Your objective » All records are to be restated word for word, with pictures excluded.

Change listing data »
-.-.-
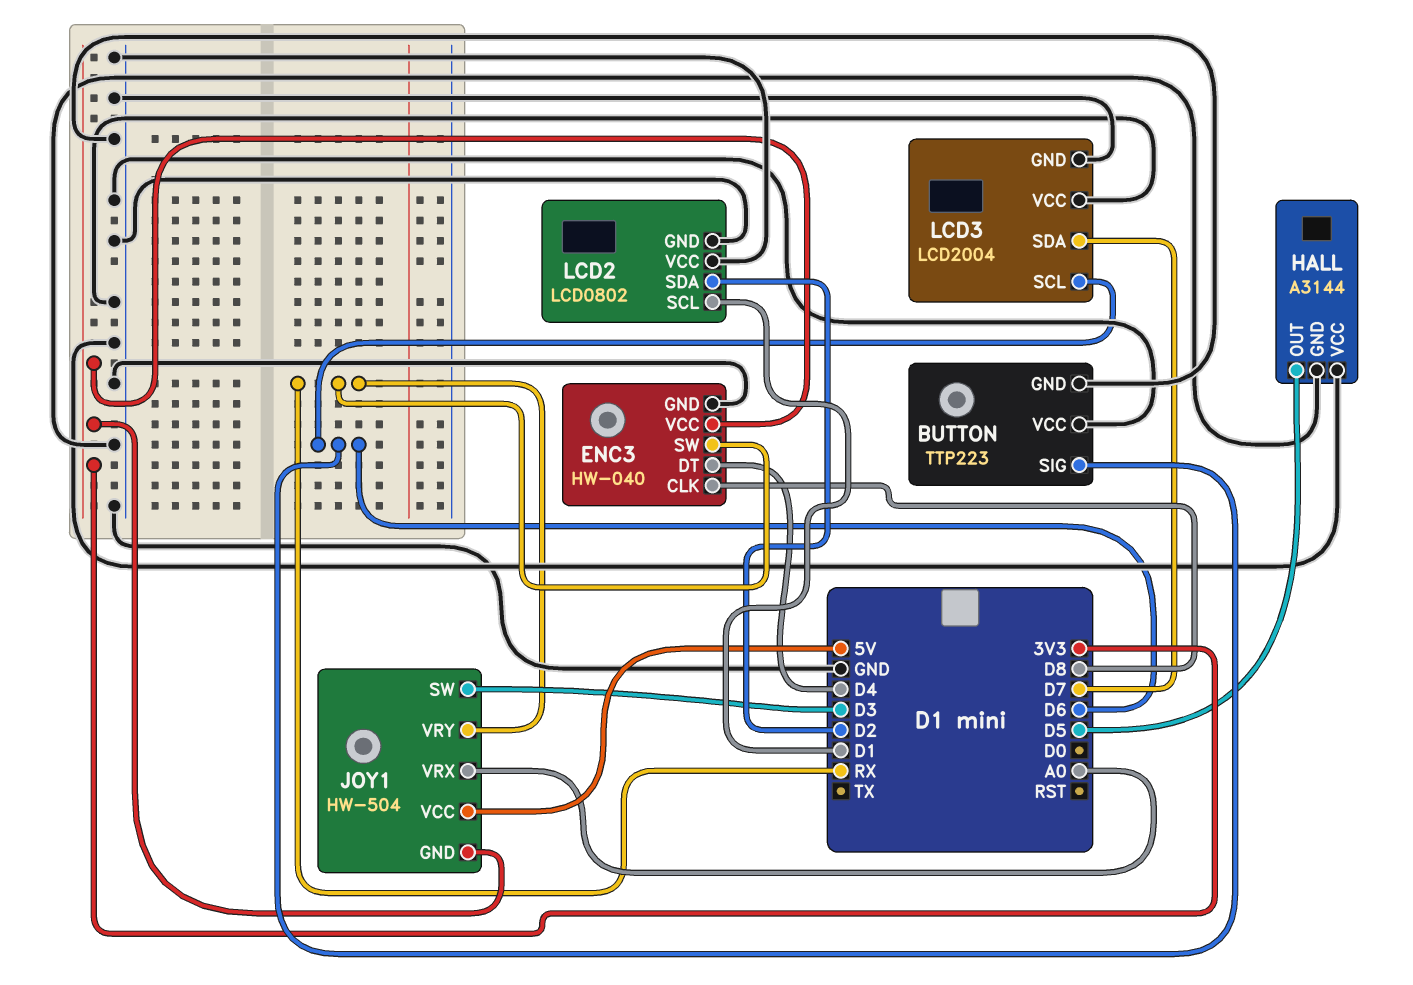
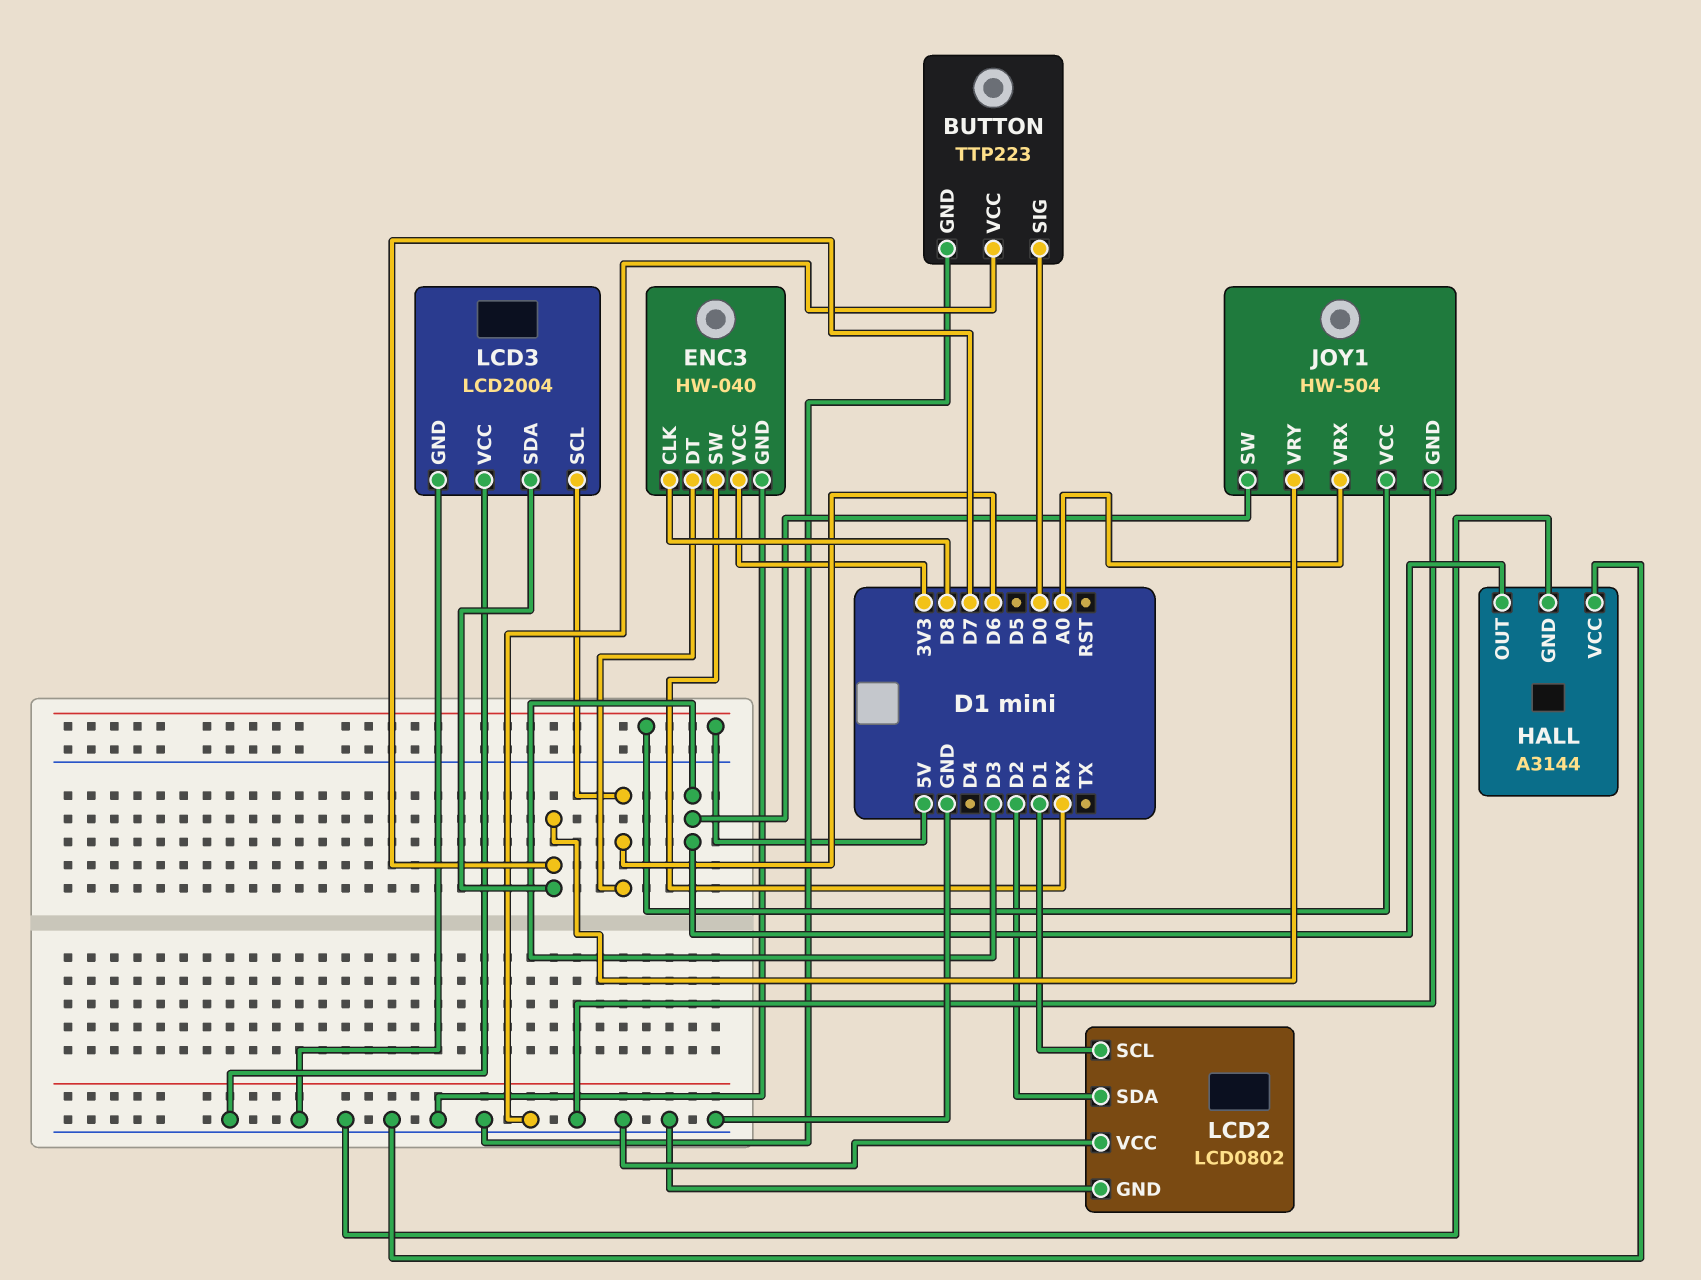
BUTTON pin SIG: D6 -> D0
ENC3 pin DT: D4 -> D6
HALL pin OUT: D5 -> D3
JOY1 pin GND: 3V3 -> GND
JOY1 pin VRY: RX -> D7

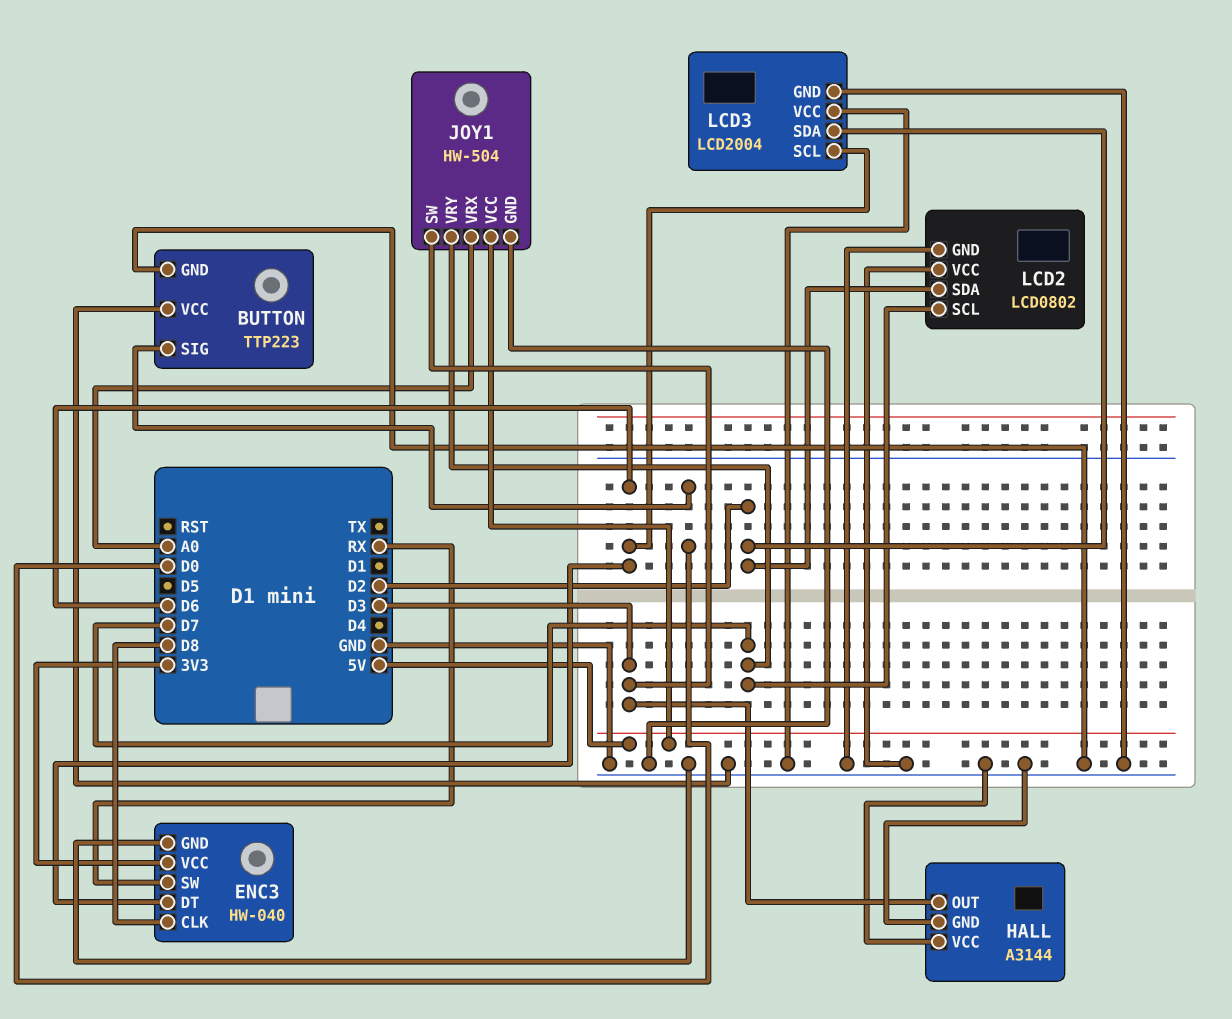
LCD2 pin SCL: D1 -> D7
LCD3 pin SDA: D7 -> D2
-.-.-
Answer box »
BUTTON pin SIG: D6 -> D0
ENC3 pin DT: D4 -> D6
HALL pin OUT: D5 -> D3
JOY1 pin GND: 3V3 -> GND
JOY1 pin VRY: RX -> D7

LCD2 pin SCL: D1 -> D7
LCD3 pin SDA: D7 -> D2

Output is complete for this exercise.